» ASSIGNED TASK
Where the entries below show "coche (negro) |", begin there and print that line and all following lines exactly, through the last, omitting pictures.

» DATA SUPPLIED
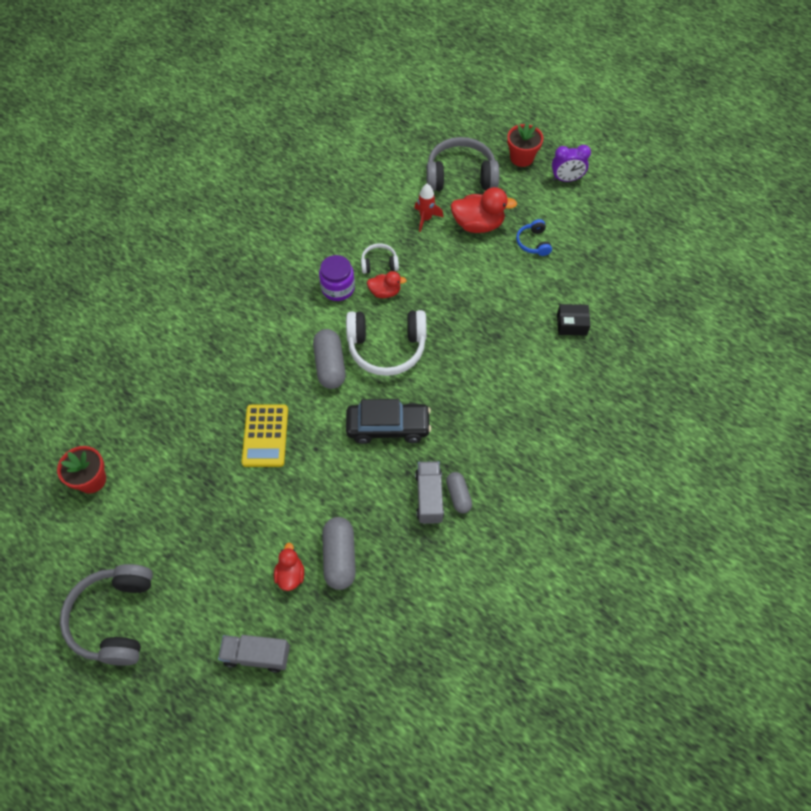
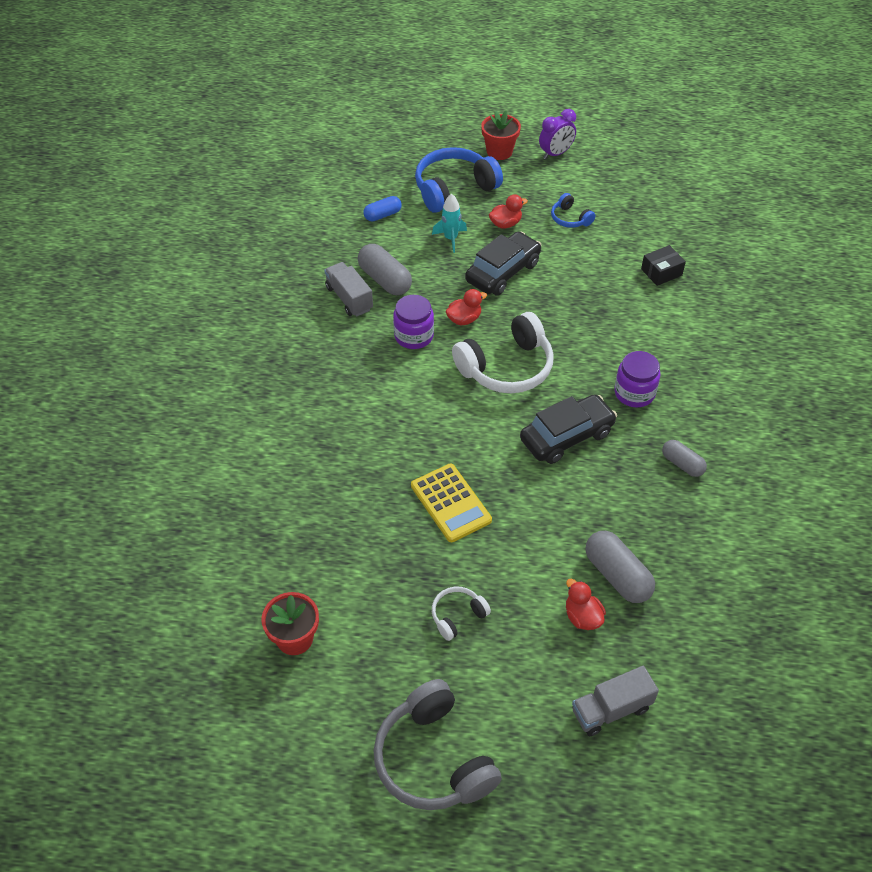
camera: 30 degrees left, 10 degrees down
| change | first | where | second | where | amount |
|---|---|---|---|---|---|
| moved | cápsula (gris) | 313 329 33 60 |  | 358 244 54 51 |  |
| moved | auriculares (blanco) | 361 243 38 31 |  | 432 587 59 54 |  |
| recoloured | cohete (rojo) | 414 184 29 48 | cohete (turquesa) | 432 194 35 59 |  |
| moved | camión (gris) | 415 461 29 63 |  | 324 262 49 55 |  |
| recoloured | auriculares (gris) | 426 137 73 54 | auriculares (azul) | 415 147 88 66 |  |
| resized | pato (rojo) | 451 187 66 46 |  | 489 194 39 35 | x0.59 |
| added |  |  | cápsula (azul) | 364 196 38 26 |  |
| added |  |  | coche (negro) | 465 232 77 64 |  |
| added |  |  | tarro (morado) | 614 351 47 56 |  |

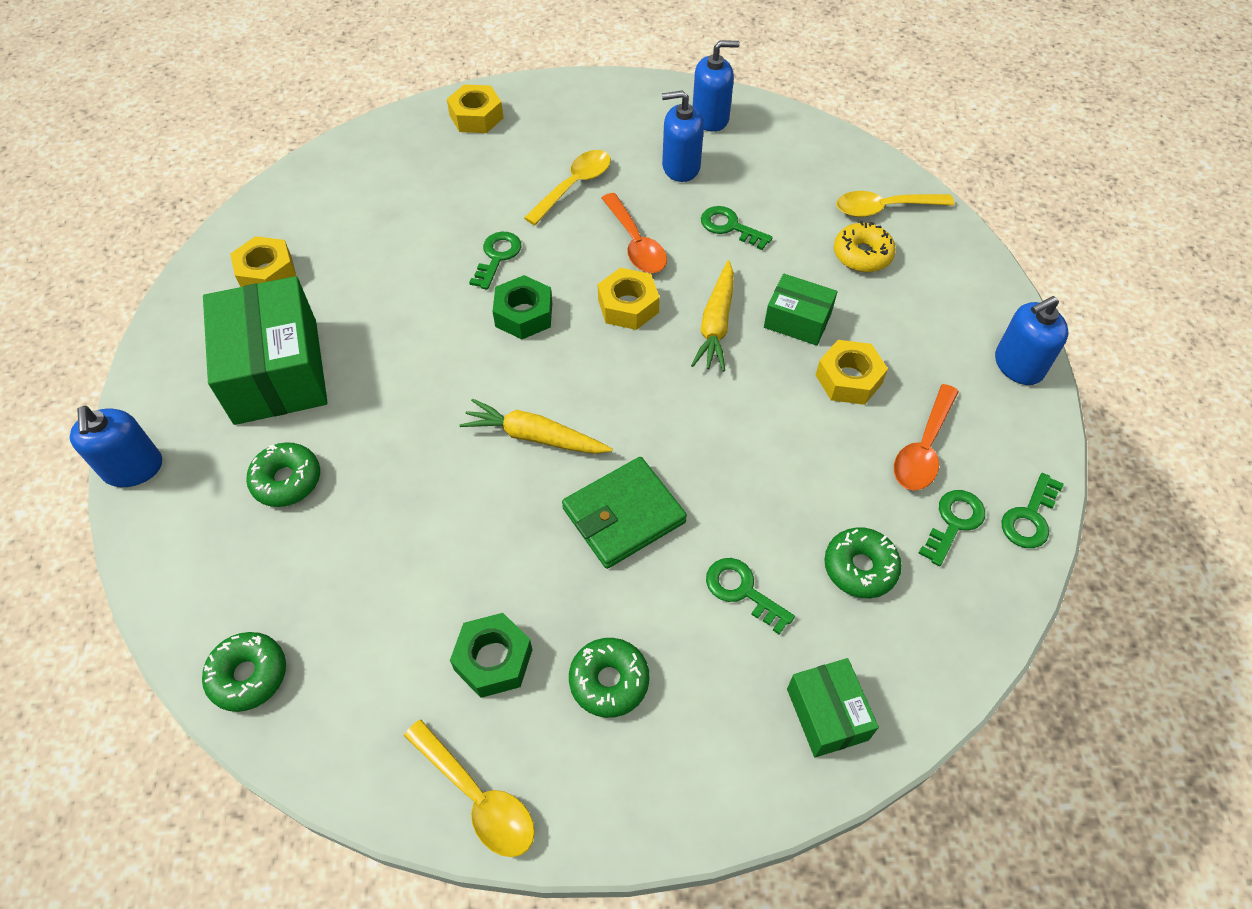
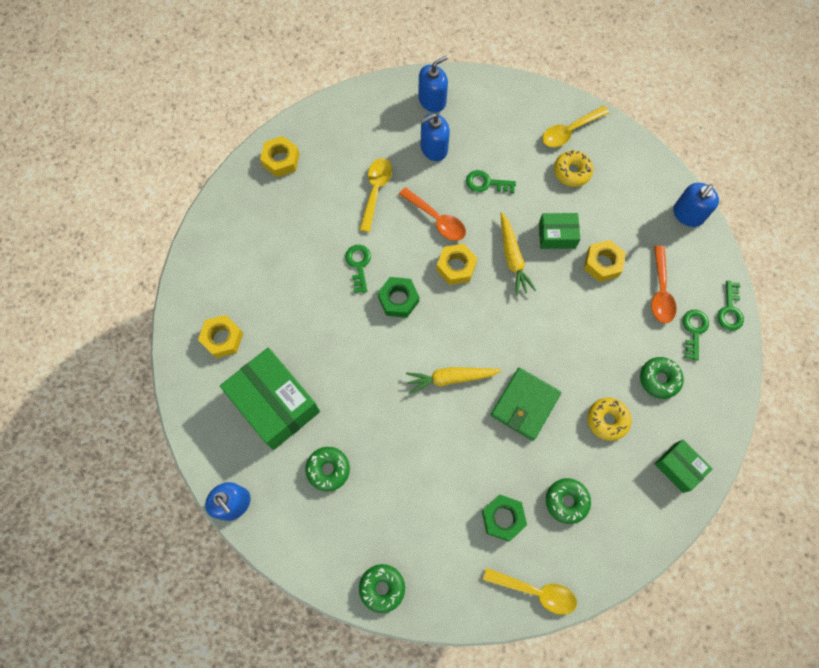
camera: 25 degrees left, 15 degrees up
| change | first | where | second | where | amount |
|---|---|---|---|---|---|
| replaced | llave (verde) | 706 558 89 76 | rosquilla (amarillo) | 587 398 45 43 |  |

» RESPONSE AREA
| added |  |  | coche (negro) | 465 232 77 64 |  |
| added |  |  | tarro (morado) | 614 351 47 56 |  |

camera: 25 degrees left, 15 degrees up
| change | first | where | second | where | amount |
|---|---|---|---|---|---|
| replaced | llave (verde) | 706 558 89 76 | rosquilla (amarillo) | 587 398 45 43 |  |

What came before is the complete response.